[Change listing data]
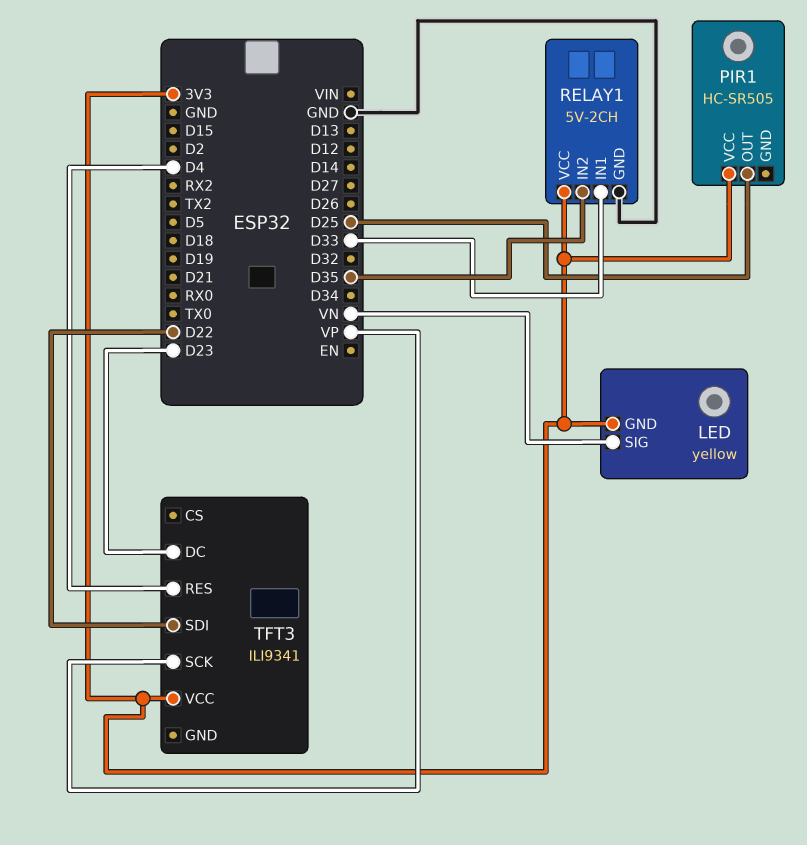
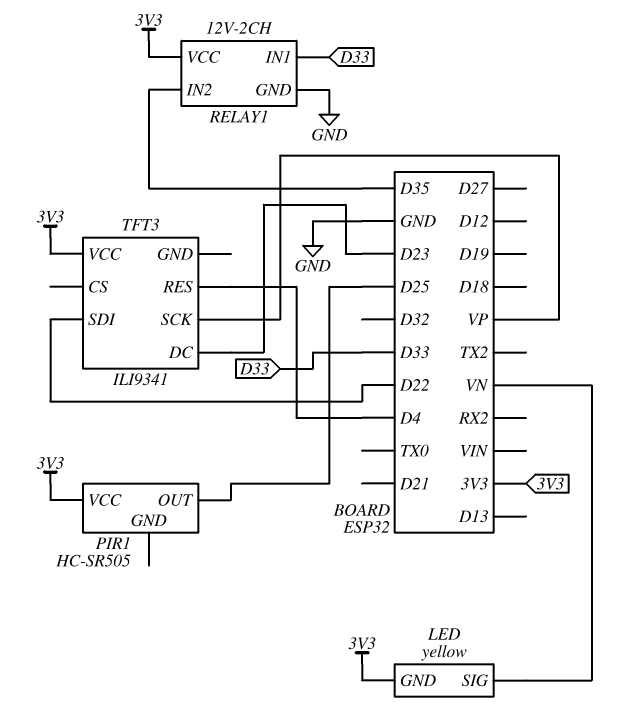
RELAY1: 5V-2CH -> 12V-2CH

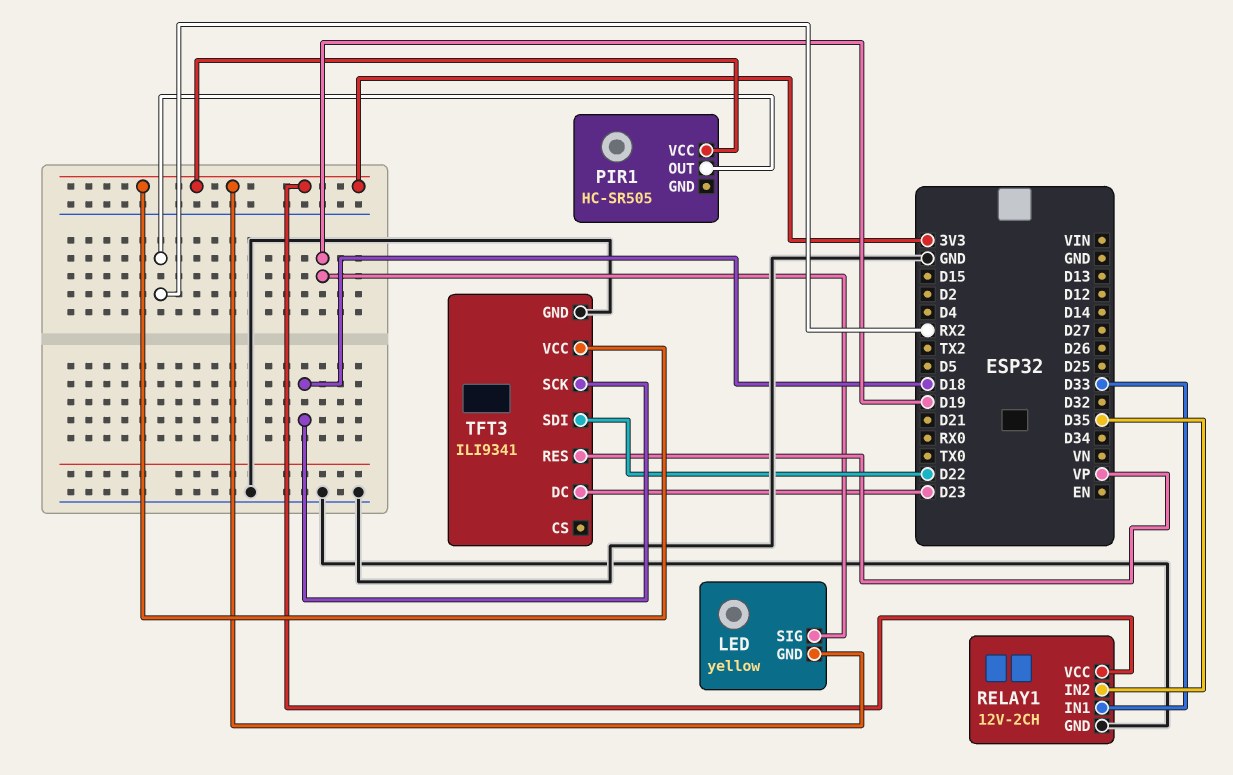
LED pin SIG: VN -> D19
PIR1 pin OUT: D25 -> RX2
TFT3 pin GND: none -> GND
TFT3 pin RES: D4 -> VP
TFT3 pin SCK: VP -> D18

(What is expected) Leave images out of the retyped records; keep all else exact.

(Your solution)
RELAY1: 5V-2CH -> 12V-2CH

LED pin SIG: VN -> D19
PIR1 pin OUT: D25 -> RX2
TFT3 pin GND: none -> GND
TFT3 pin RES: D4 -> VP
TFT3 pin SCK: VP -> D18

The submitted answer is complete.